**Prompt:** Copy out each line of the data that includes the string "none".

-------- Material for this task --------

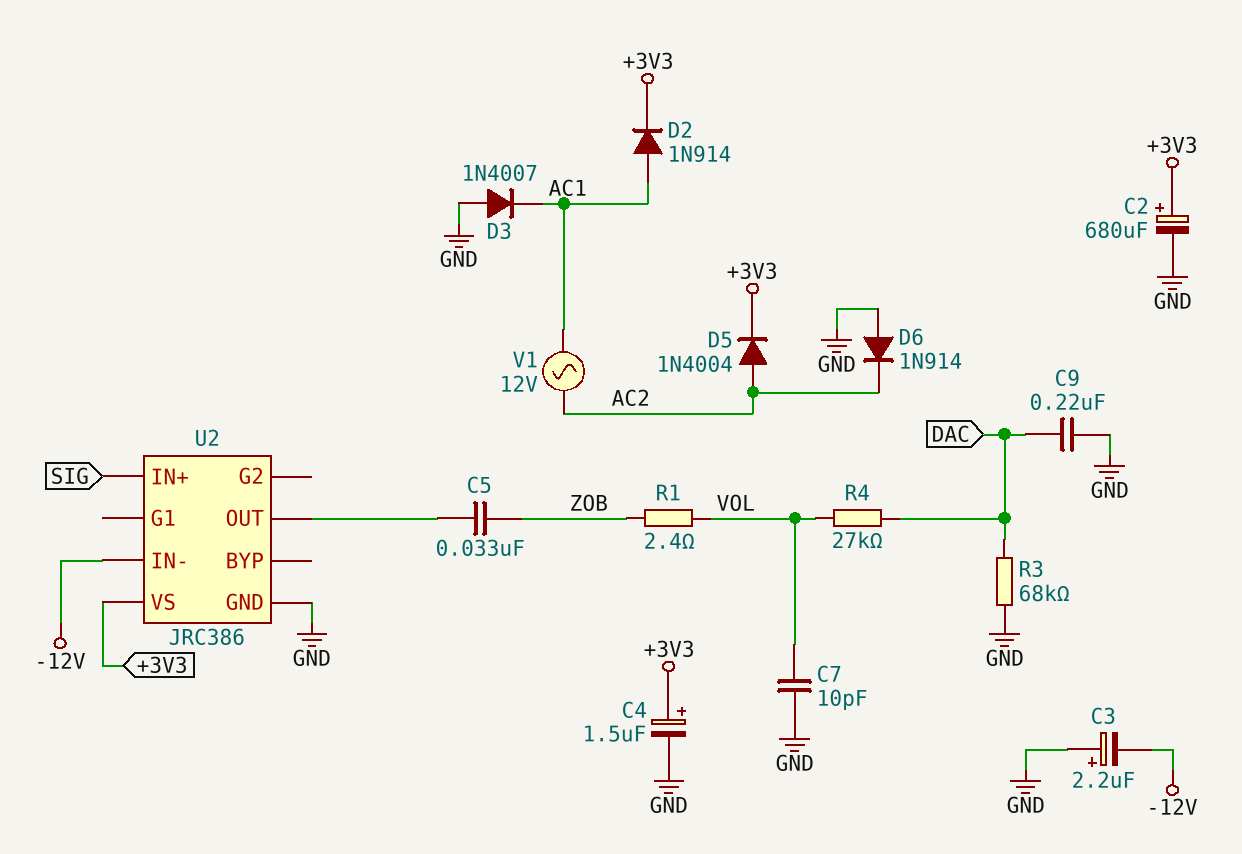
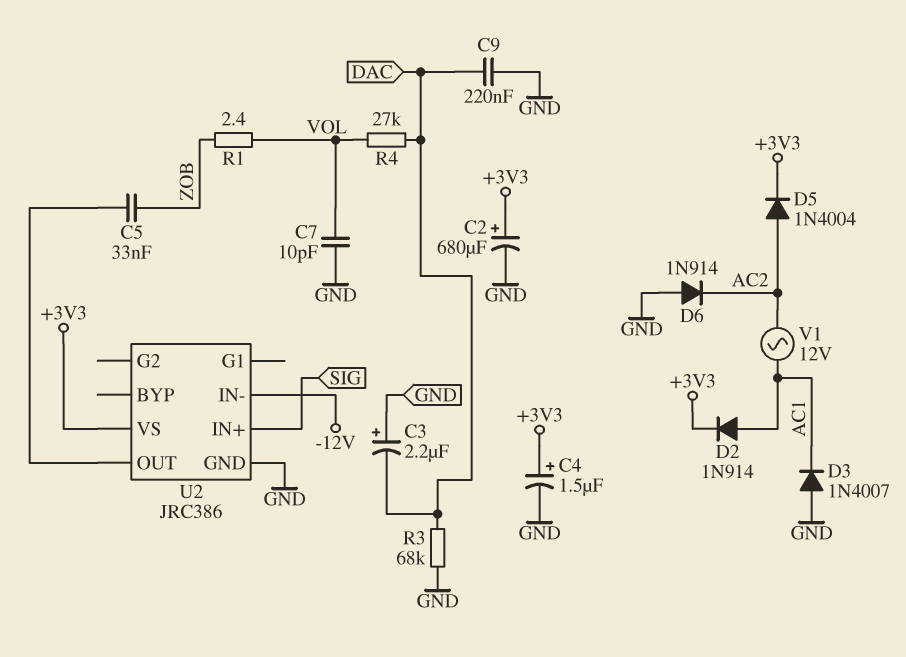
C3: 2.2uF (plus GND, minus -12V) -> 2.2uF (plus GND, minus DAC)

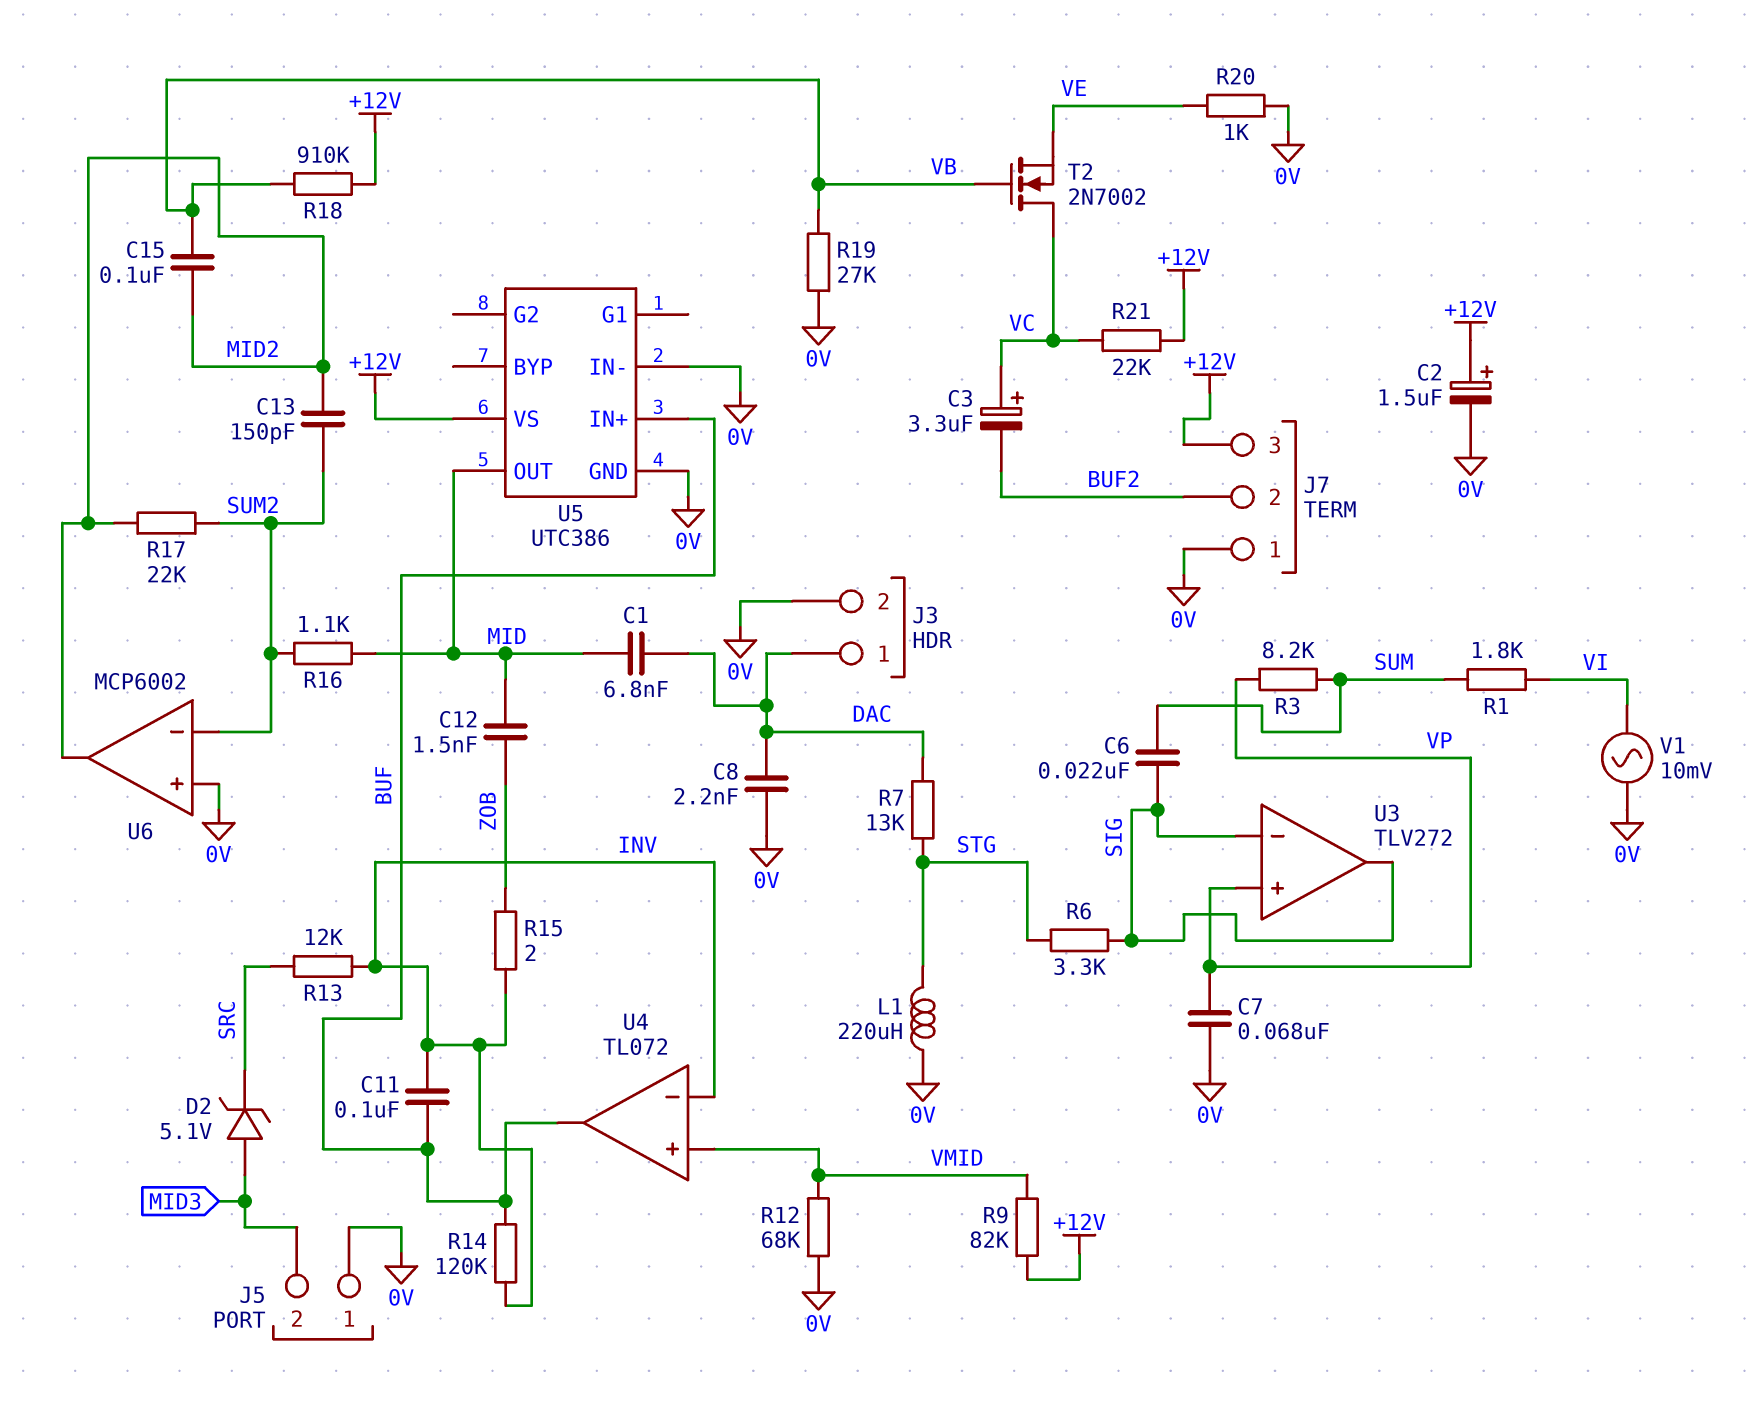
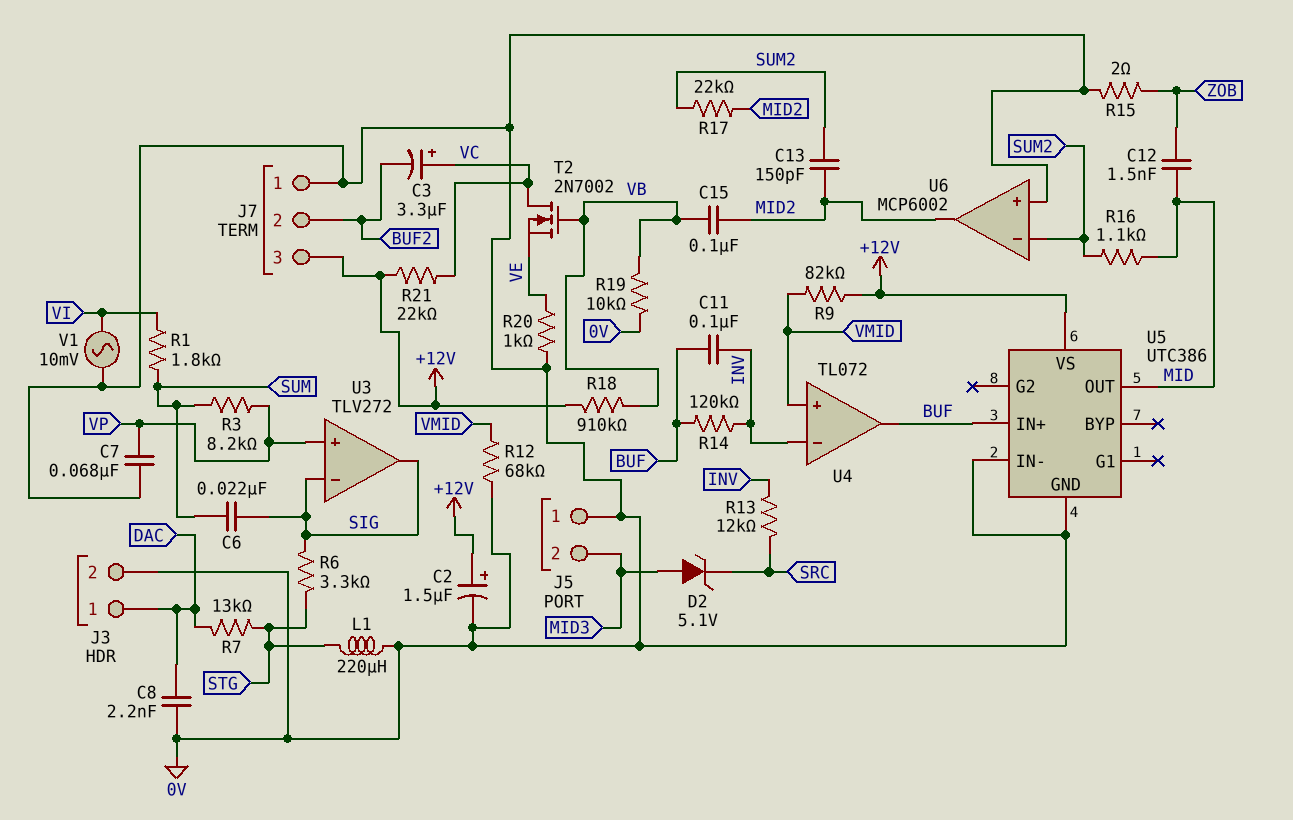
C1: 6.8nF (DAC, MID) -> none
R15: 2 (INV, ZOB) -> 2 (0V, ZOB)
R19: 27k (0V, VB) -> 10k (0V, VB)

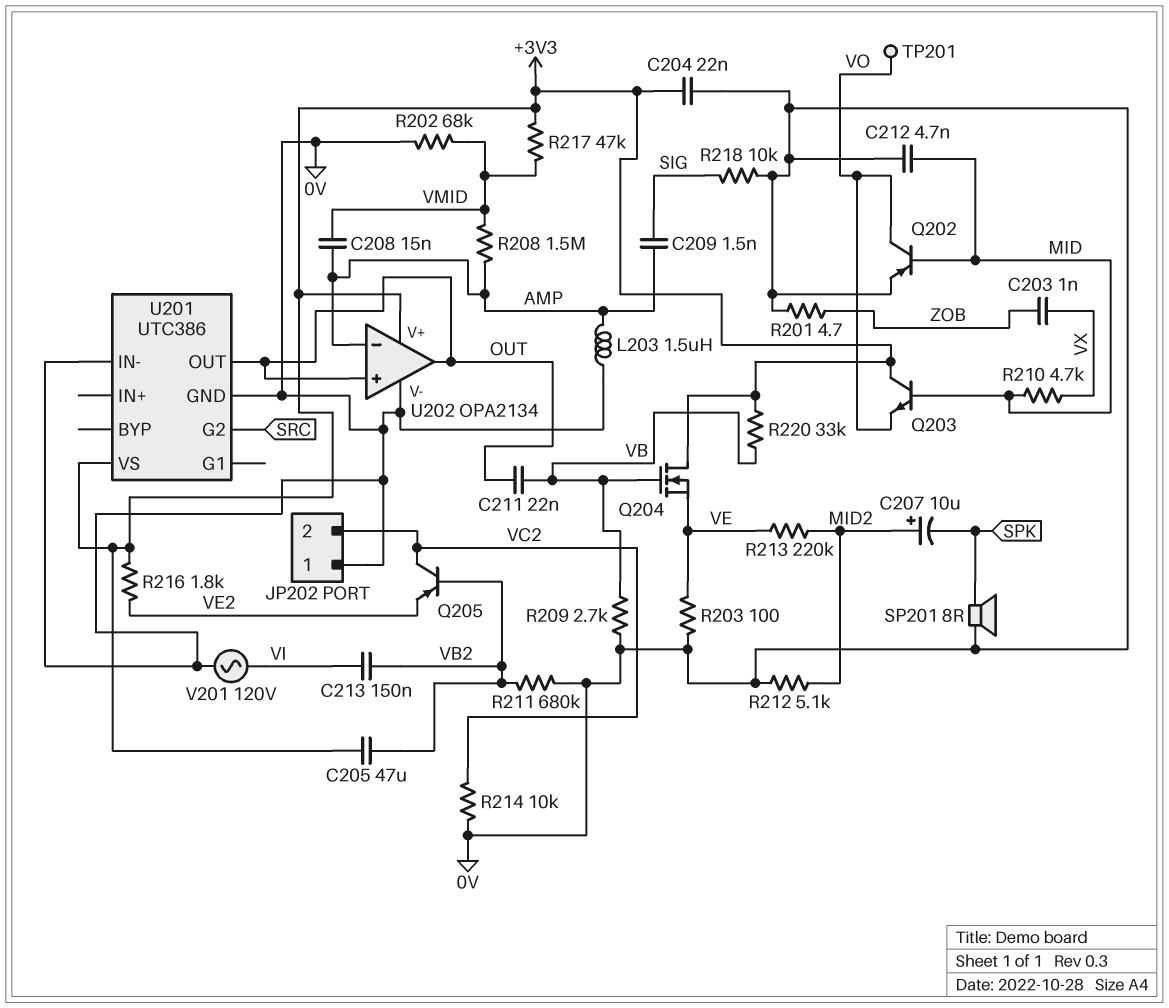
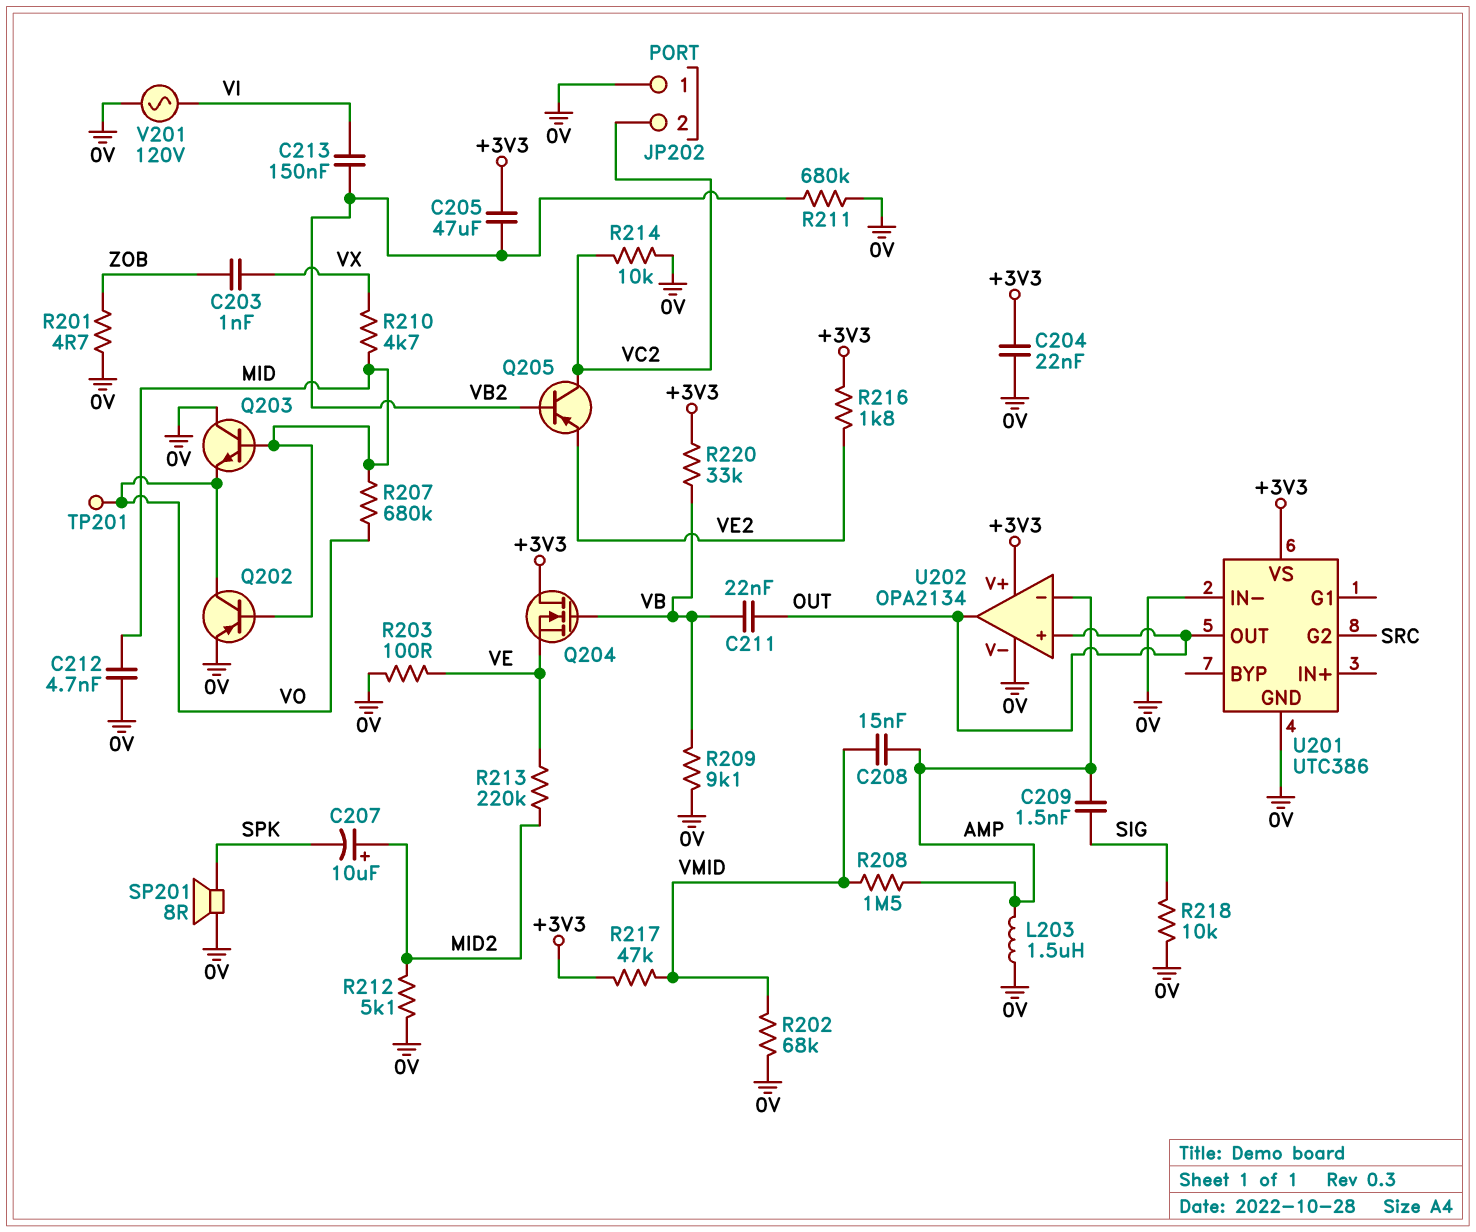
Q203: NPN (B MID, C +3V3, E VO) -> NPN (B MID, C 0V, E VO)
R207: none -> 680k (MID, VO)
R209: 2.7k (0V, VB) -> 9.1k (0V, VB)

--------

**Task result:**
C1: 6.8nF (DAC, MID) -> none
R207: none -> 680k (MID, VO)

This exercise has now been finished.